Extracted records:
● ● ●

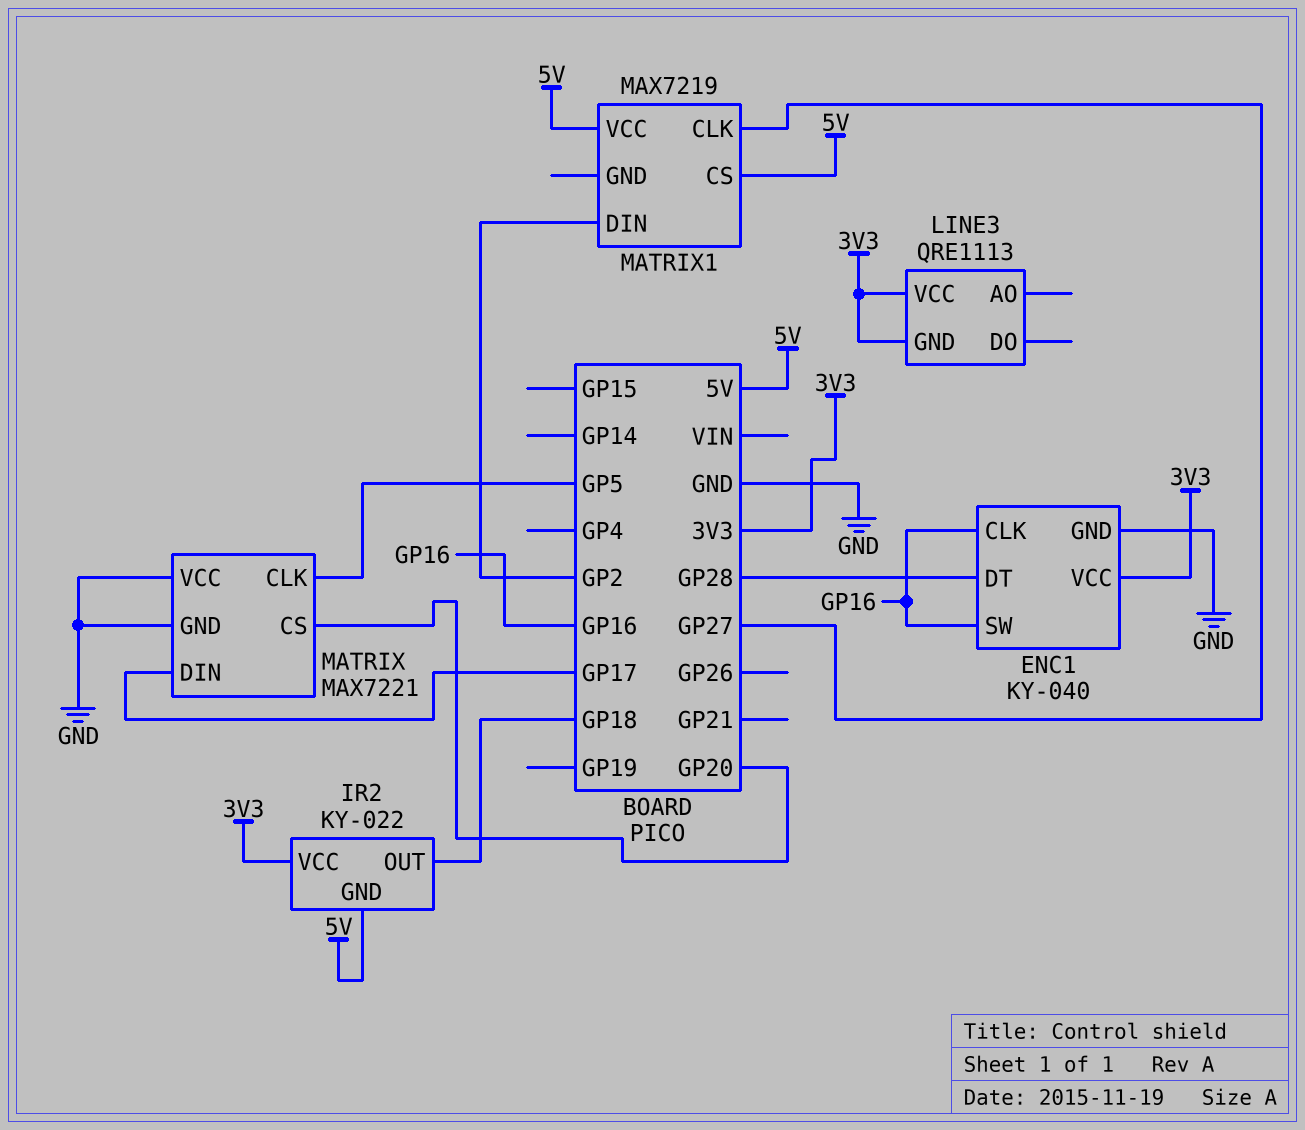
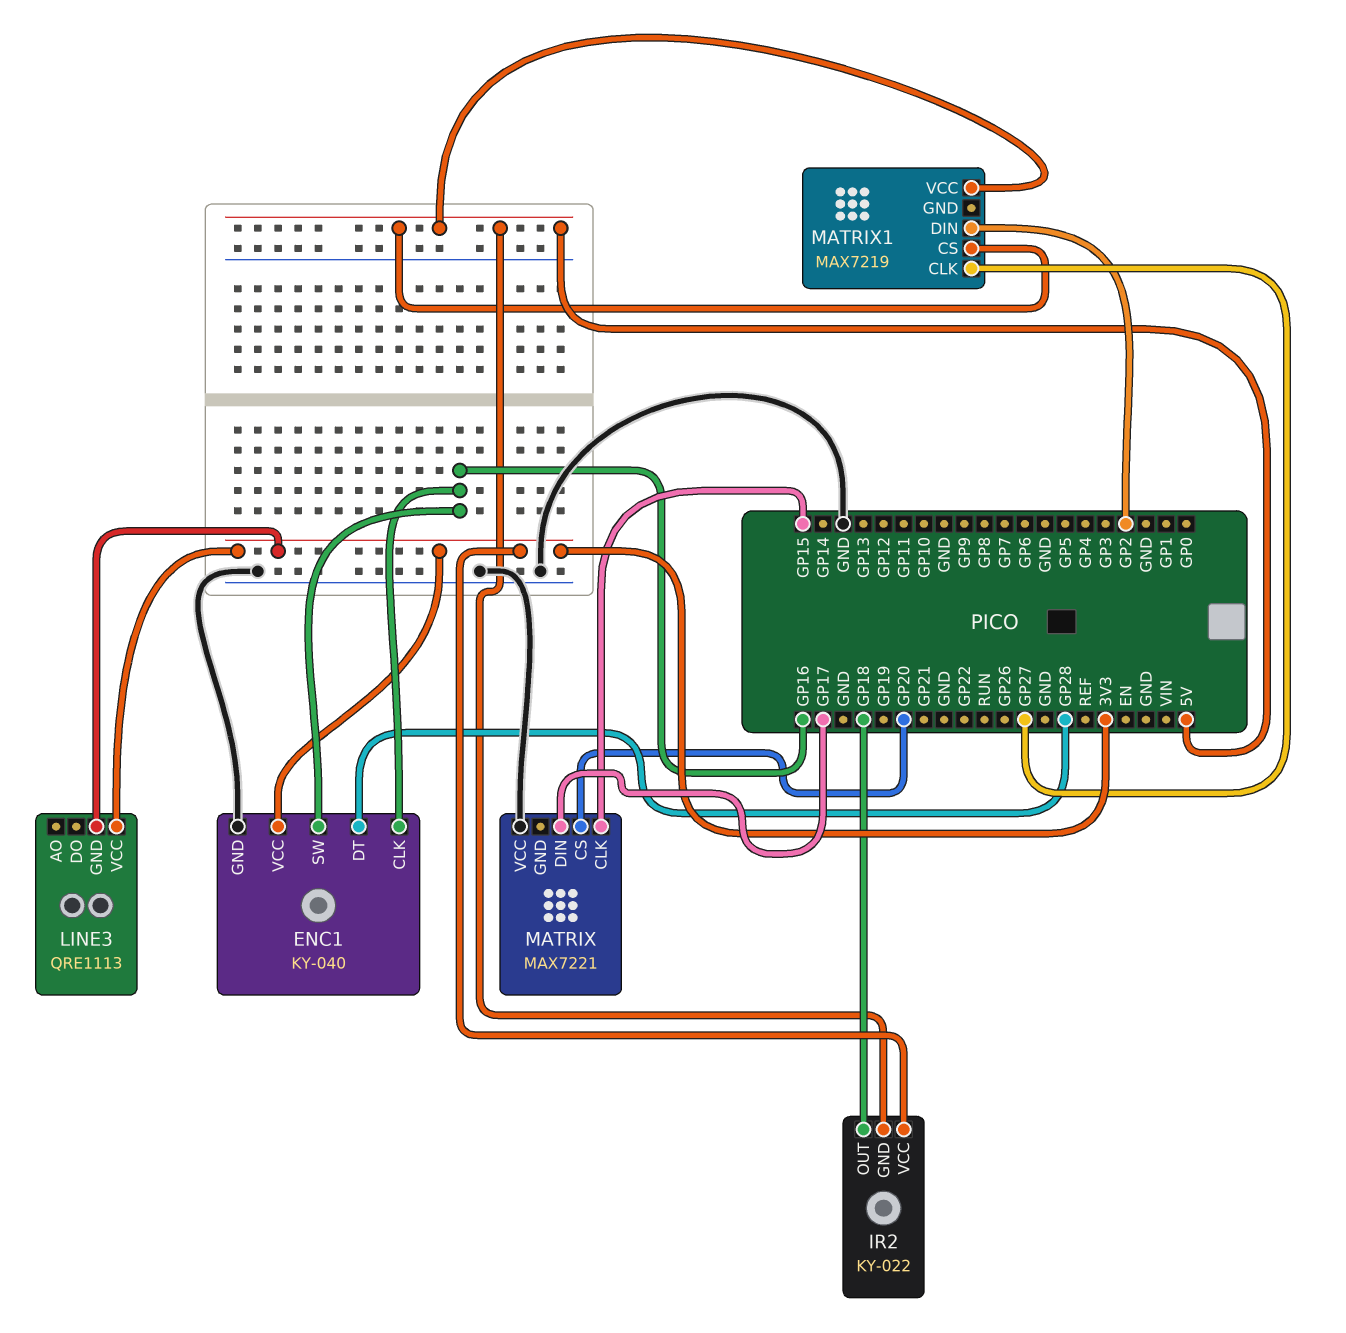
MATRIX pin CLK: GP5 -> GP15
MATRIX pin GND: GND -> none

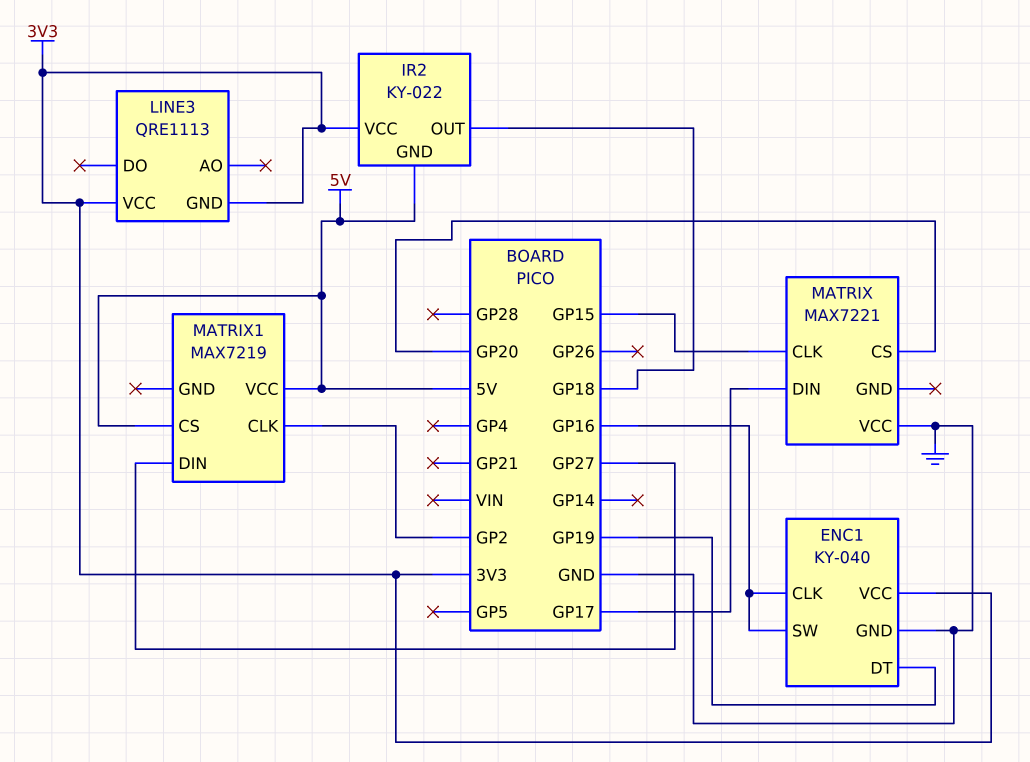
ENC1 pin DT: GP28 -> GP19
MATRIX1 pin CLK: GP27 -> GP2
MATRIX1 pin DIN: GP2 -> GP27

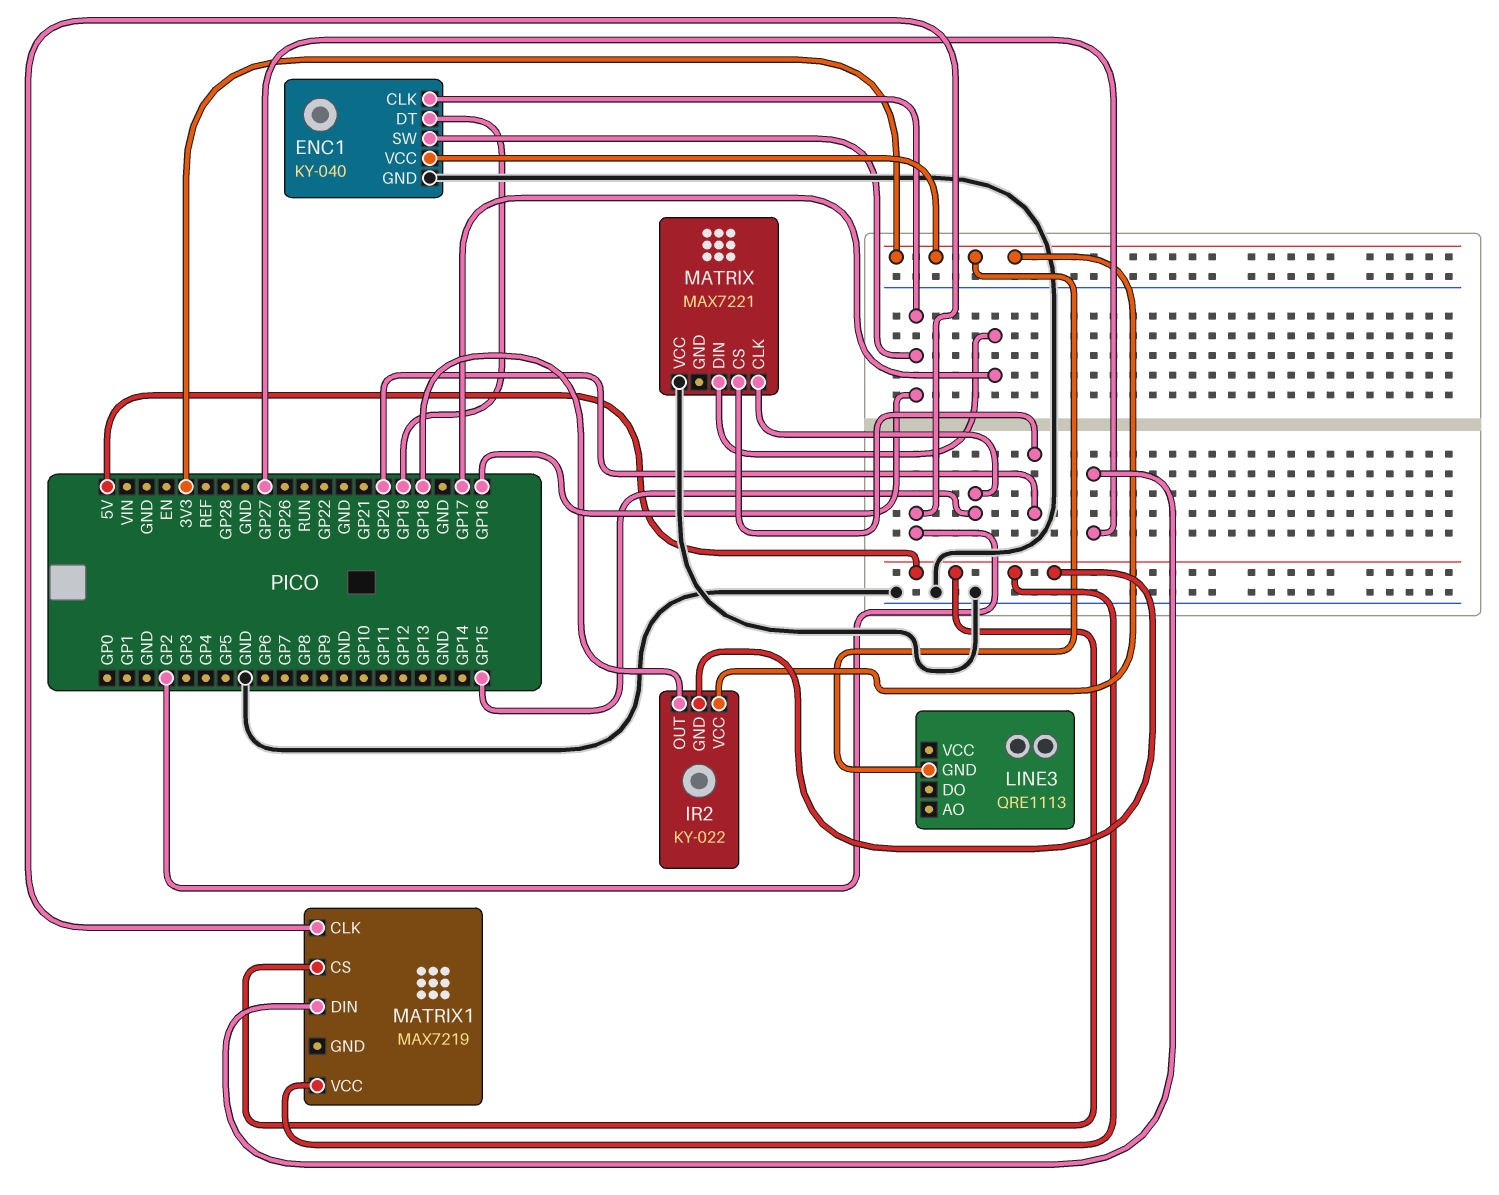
LINE3 pin VCC: 3V3 -> none

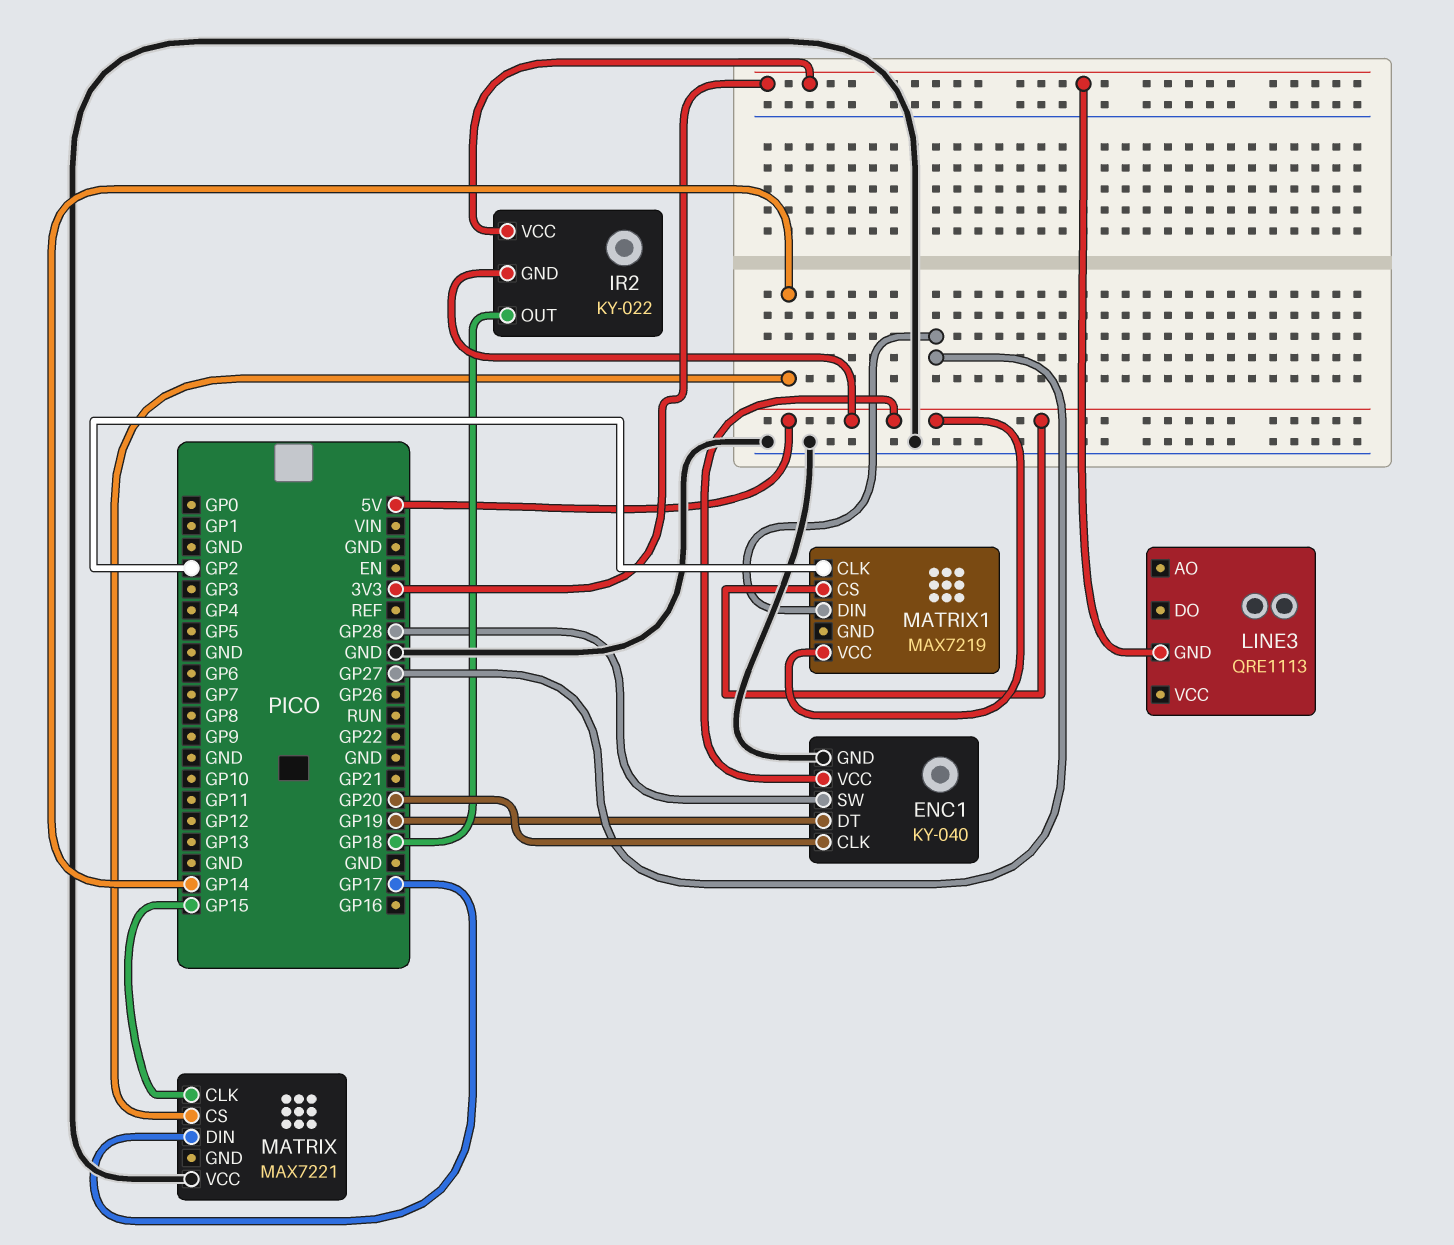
ENC1 pin CLK: GP16 -> GP20
ENC1 pin SW: GP16 -> GP28
ENC1 pin VCC: 3V3 -> 5V
MATRIX pin CS: GP20 -> GP14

● ● ●

§ **What to work on**: Exact copy, pictures excluded: restate every record above word for word.

§ **Answer for the task**:
MATRIX pin CLK: GP5 -> GP15
MATRIX pin GND: GND -> none

ENC1 pin DT: GP28 -> GP19
MATRIX1 pin CLK: GP27 -> GP2
MATRIX1 pin DIN: GP2 -> GP27

LINE3 pin VCC: 3V3 -> none

ENC1 pin CLK: GP16 -> GP20
ENC1 pin SW: GP16 -> GP28
ENC1 pin VCC: 3V3 -> 5V
MATRIX pin CS: GP20 -> GP14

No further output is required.